Transcribe the listing exactly; drop the images.

+++ Raw data

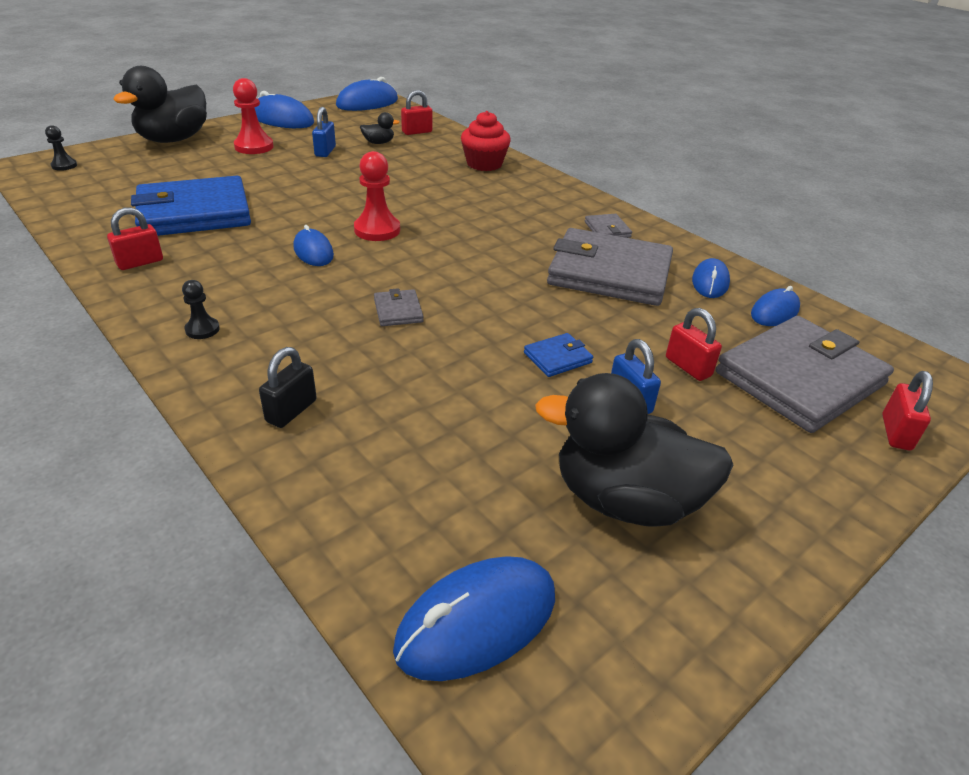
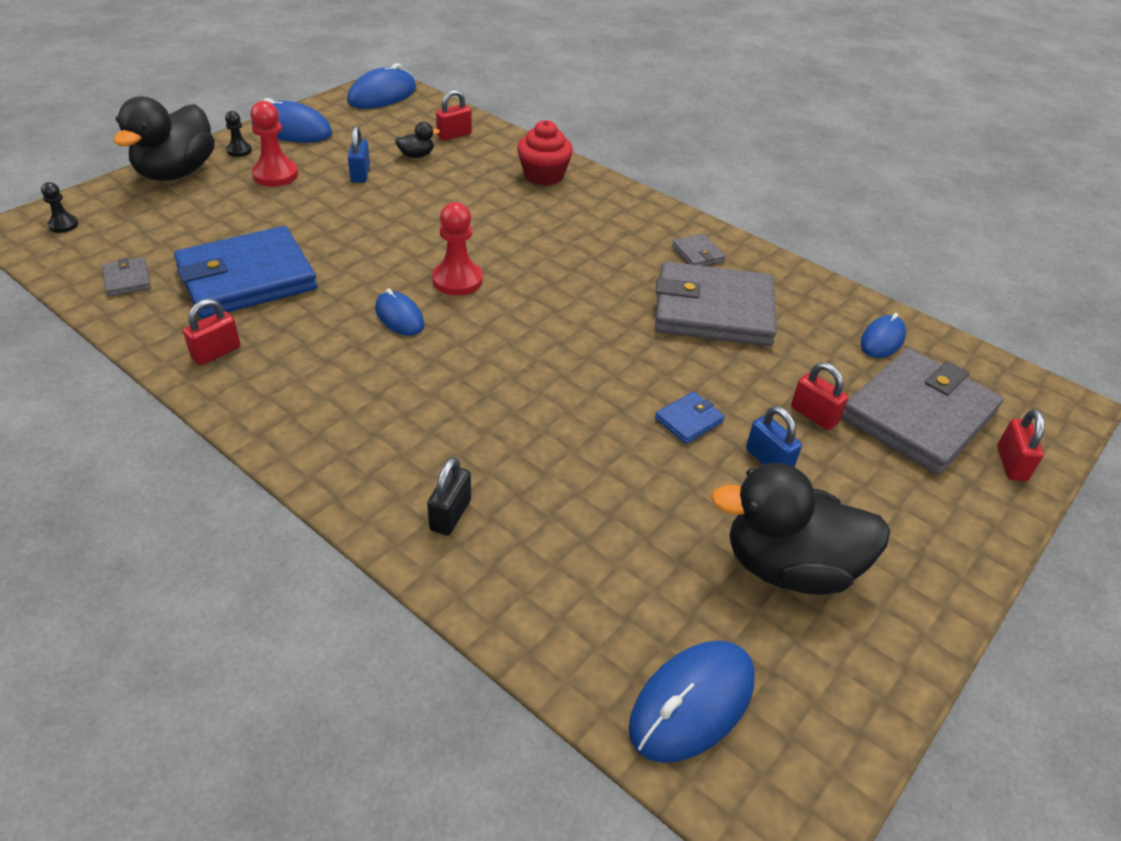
camera: 10 degrees left, 5 degrees up
(202, 329) = (321, 430): black pawn -> black pawn (239, 151)
(398, 311) = (515, 383): grey wallet -> grey wallet (127, 280)
(710, 282) = (814, 310): blue mouse -> none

++++++

§ **Expected output**
camera: 10 degrees left, 5 degrees up
(202, 329) = (321, 430): black pawn -> black pawn (239, 151)
(398, 311) = (515, 383): grey wallet -> grey wallet (127, 280)
(710, 282) = (814, 310): blue mouse -> none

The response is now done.